[Stepwise shape edit descriptions]
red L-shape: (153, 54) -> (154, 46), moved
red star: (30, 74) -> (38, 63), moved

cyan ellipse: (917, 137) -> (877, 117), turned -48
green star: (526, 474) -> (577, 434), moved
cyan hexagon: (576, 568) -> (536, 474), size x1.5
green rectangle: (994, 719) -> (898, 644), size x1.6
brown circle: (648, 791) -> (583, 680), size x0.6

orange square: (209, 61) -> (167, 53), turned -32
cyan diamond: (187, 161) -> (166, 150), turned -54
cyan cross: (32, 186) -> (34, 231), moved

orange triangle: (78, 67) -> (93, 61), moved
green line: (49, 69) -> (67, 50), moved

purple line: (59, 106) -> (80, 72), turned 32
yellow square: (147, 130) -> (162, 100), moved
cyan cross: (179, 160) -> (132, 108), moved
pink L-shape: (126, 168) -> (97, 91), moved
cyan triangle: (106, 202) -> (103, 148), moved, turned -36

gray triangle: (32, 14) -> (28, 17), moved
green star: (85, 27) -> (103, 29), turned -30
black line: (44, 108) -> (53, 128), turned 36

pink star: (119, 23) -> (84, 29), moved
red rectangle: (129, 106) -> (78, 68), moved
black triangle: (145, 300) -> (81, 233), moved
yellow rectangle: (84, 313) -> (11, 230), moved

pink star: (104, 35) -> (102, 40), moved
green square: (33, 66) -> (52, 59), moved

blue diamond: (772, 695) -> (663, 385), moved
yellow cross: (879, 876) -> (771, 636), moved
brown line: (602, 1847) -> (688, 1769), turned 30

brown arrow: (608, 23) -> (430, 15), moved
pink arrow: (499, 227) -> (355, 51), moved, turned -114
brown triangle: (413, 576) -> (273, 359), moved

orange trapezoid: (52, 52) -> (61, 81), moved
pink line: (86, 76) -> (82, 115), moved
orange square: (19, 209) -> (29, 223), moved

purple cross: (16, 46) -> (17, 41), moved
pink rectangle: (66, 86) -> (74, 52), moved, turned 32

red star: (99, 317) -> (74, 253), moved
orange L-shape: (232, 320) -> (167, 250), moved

● The problem: Pull out every line of the records above that contains the word "purple".

● Reply:
purple line: (59, 106) -> (80, 72), turned 32
purple cross: (16, 46) -> (17, 41), moved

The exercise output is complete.